_EXERCISE REQUIREMENTS_:
Look through the lines below and extract each one that contains "turquoise".

_ENTRIES PROVIDED_:
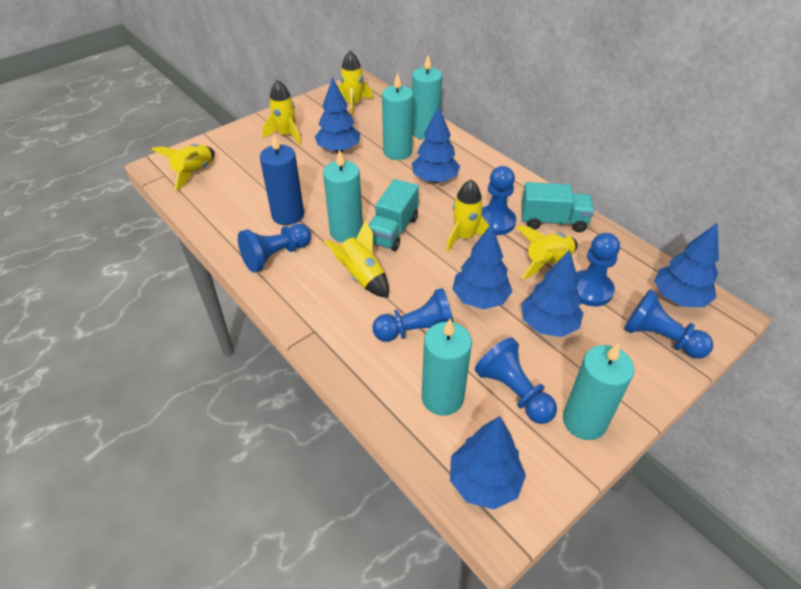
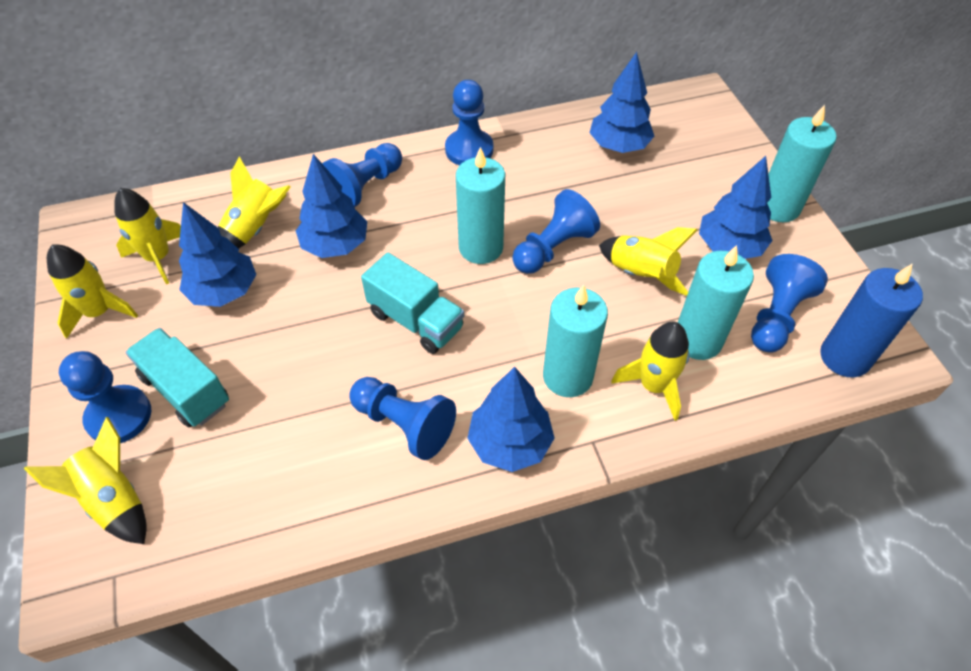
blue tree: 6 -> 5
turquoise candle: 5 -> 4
==
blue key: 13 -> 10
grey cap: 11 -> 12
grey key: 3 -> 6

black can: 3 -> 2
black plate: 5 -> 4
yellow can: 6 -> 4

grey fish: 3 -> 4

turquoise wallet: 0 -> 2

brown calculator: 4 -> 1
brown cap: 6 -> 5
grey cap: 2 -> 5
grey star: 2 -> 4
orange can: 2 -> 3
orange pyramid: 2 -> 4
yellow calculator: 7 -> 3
* * *
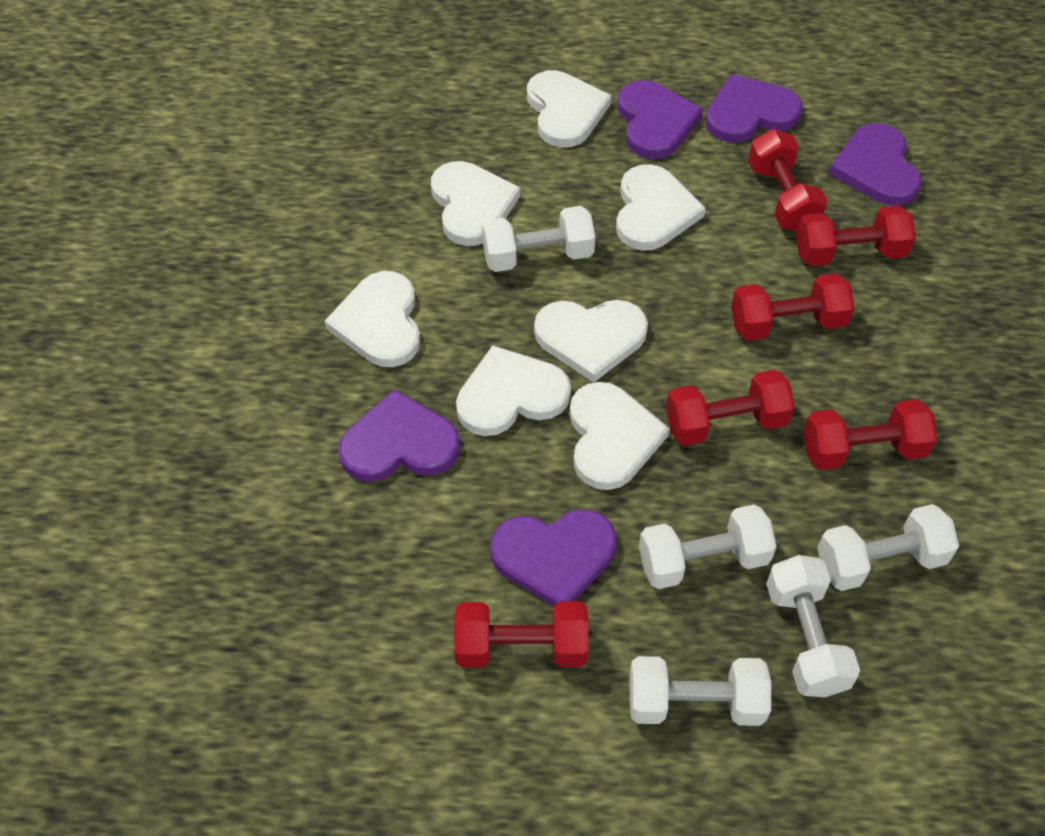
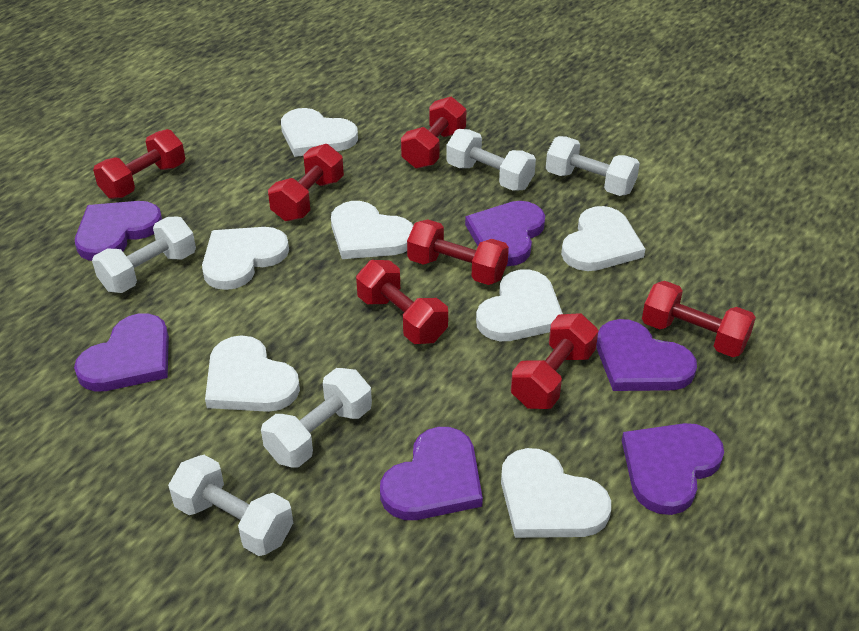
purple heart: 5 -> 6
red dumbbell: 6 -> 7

_EXERCISE ANSWER_:
turquoise candle: 5 -> 4
turquoise wallet: 0 -> 2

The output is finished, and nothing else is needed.